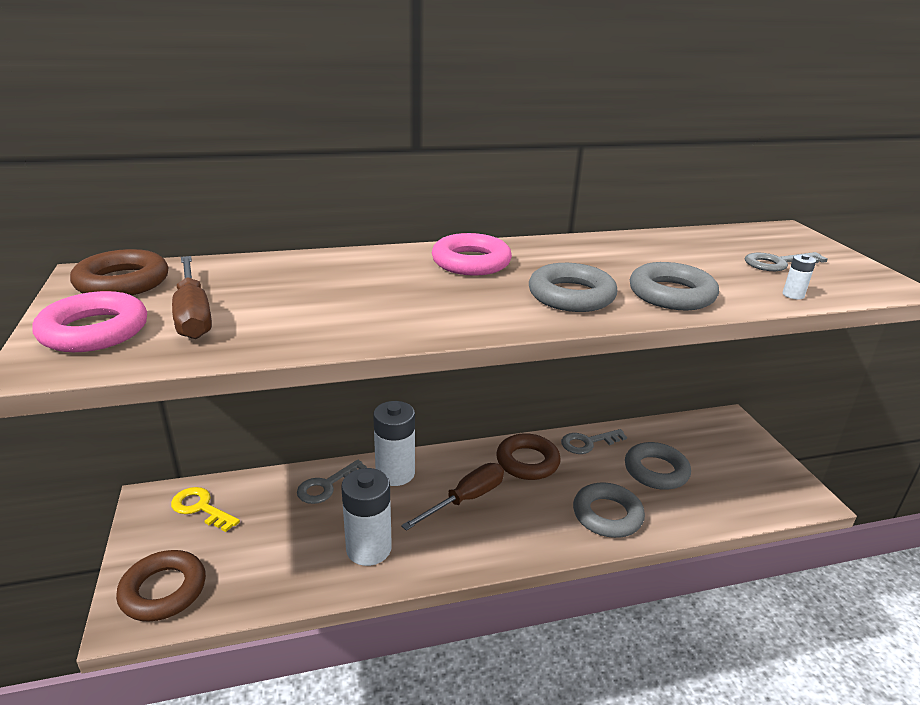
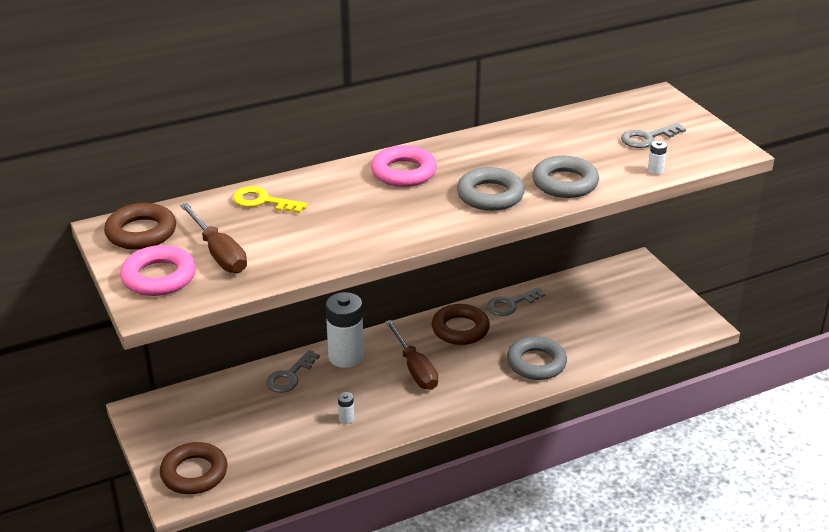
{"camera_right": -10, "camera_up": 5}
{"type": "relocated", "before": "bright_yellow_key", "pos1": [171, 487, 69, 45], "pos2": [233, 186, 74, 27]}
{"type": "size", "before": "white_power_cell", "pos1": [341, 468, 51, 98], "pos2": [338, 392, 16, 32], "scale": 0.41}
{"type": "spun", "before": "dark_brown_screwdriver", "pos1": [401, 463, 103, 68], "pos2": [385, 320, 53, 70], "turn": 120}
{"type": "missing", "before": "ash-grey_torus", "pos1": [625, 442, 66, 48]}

---

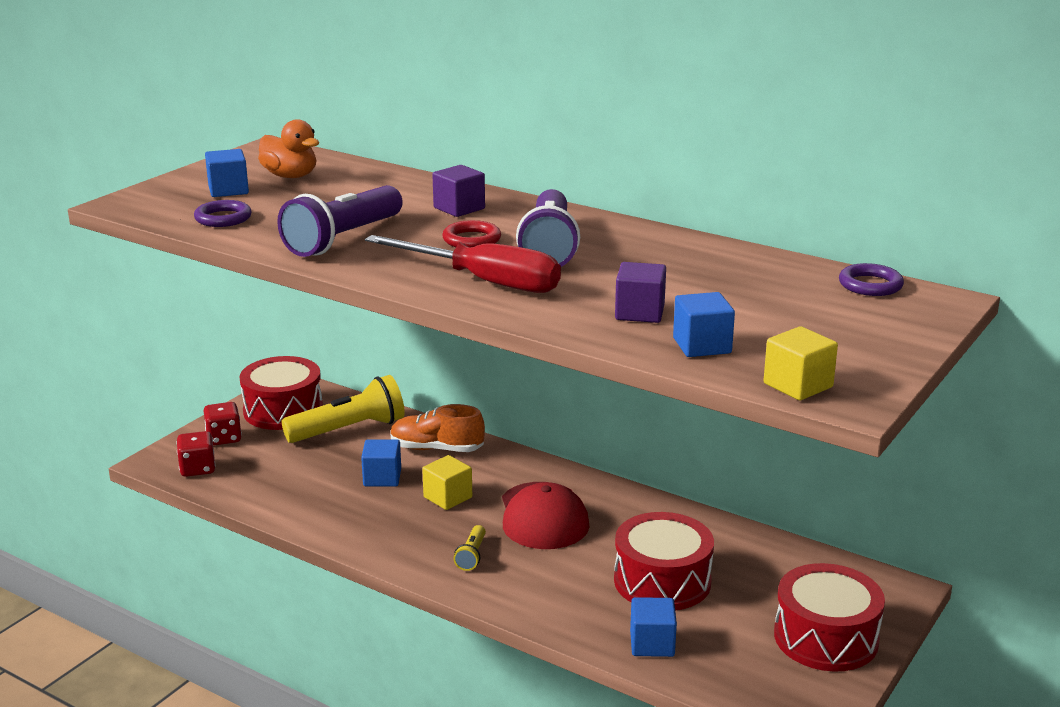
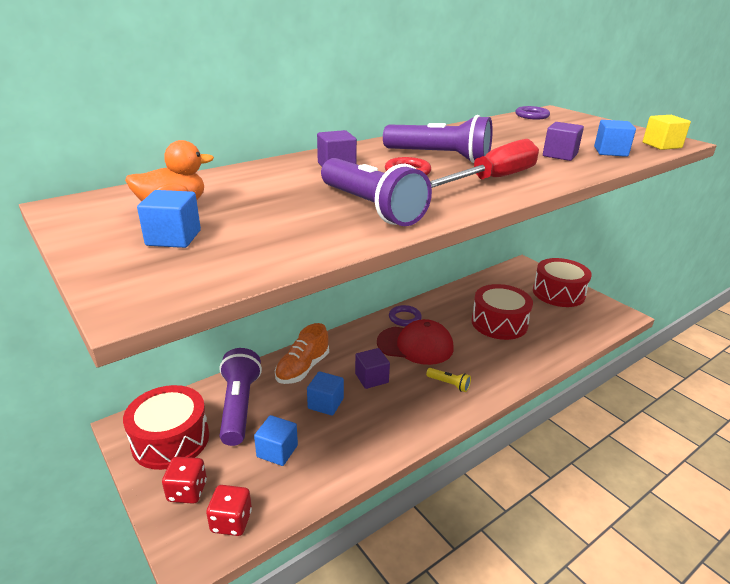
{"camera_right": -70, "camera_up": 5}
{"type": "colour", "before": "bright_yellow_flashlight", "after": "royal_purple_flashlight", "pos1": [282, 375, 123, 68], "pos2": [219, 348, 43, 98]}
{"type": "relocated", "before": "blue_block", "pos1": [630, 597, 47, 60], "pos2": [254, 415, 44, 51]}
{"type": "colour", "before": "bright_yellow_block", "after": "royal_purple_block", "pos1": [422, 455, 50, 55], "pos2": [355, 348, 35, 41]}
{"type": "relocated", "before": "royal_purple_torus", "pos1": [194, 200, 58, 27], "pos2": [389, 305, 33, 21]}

Directions for this task
Copy out each line in the preceding records that contains "colour".

Reply
{"type": "colour", "before": "bright_yellow_flashlight", "after": "royal_purple_flashlight", "pos1": [282, 375, 123, 68], "pos2": [219, 348, 43, 98]}
{"type": "colour", "before": "bright_yellow_block", "after": "royal_purple_block", "pos1": [422, 455, 50, 55], "pos2": [355, 348, 35, 41]}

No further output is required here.